>>>>

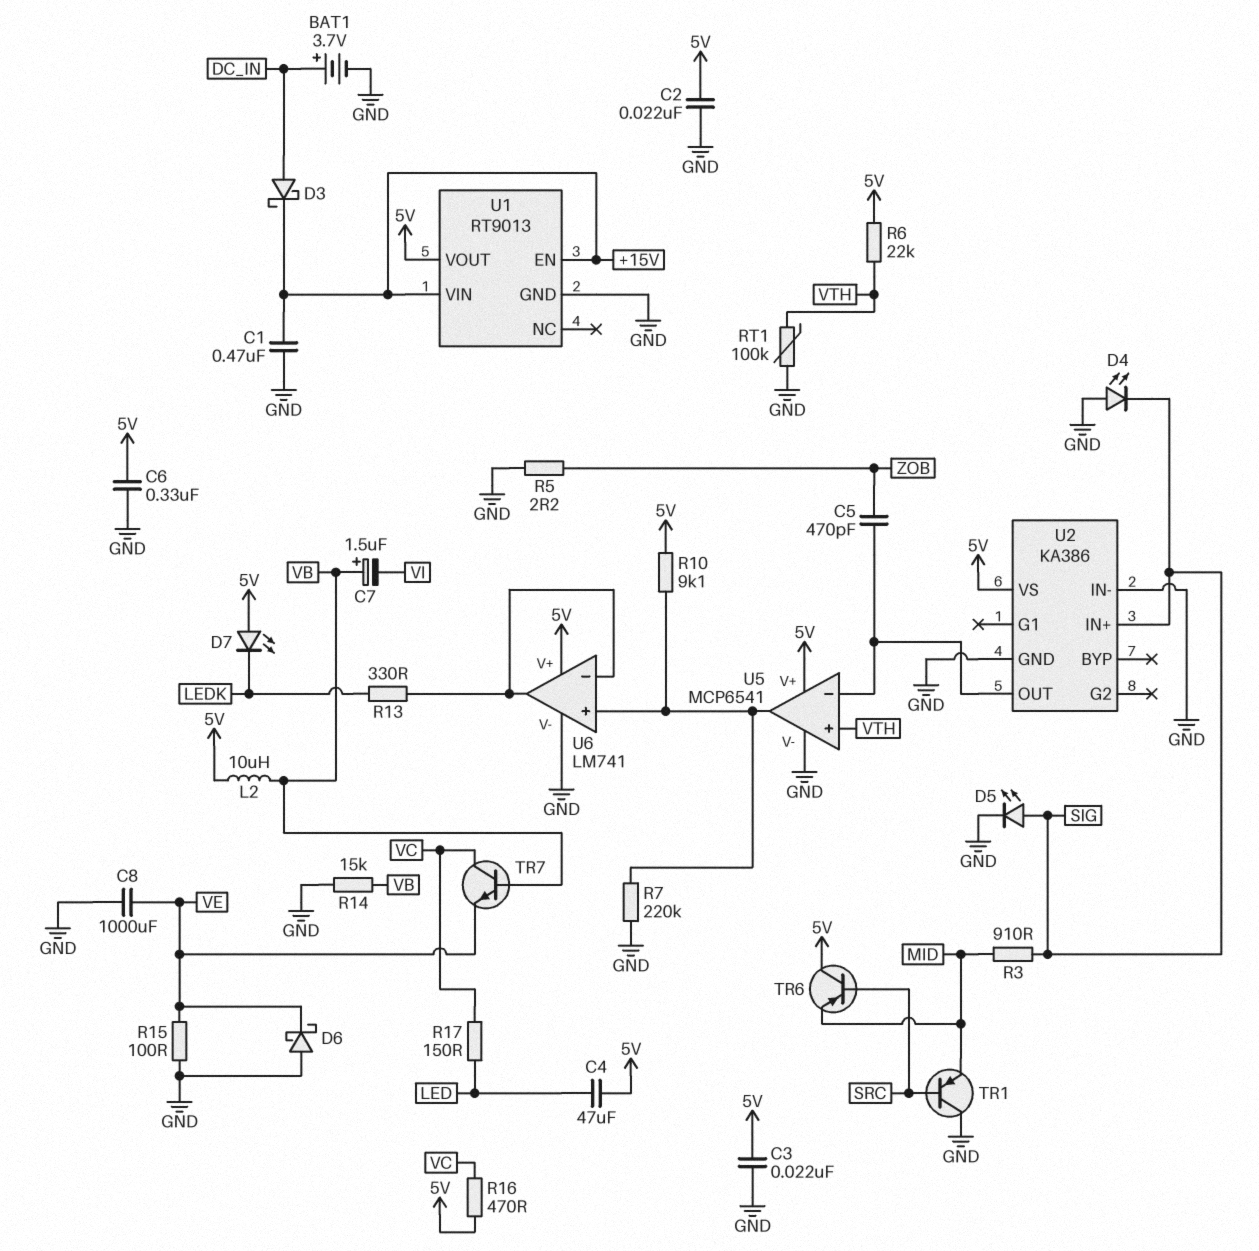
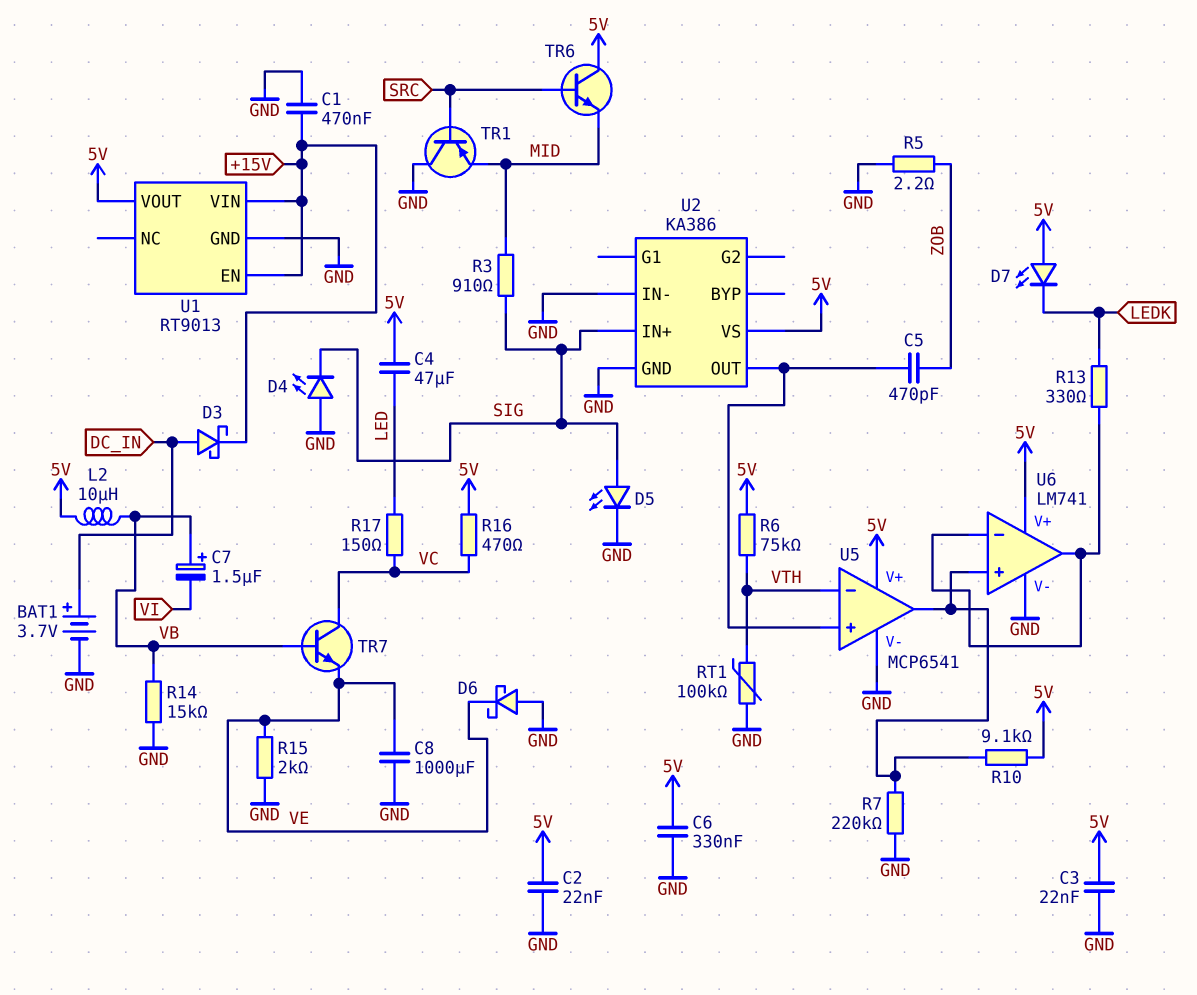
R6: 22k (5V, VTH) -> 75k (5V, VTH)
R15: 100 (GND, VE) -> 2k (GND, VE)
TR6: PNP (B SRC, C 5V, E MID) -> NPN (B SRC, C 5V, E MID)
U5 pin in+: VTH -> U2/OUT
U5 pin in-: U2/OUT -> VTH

<<<<

▸ **Exercise instructions**:
Repeat the data exactly, dropping every picture it holds.

▸ **Completed exercise**:
R6: 22k (5V, VTH) -> 75k (5V, VTH)
R15: 100 (GND, VE) -> 2k (GND, VE)
TR6: PNP (B SRC, C 5V, E MID) -> NPN (B SRC, C 5V, E MID)
U5 pin in+: VTH -> U2/OUT
U5 pin in-: U2/OUT -> VTH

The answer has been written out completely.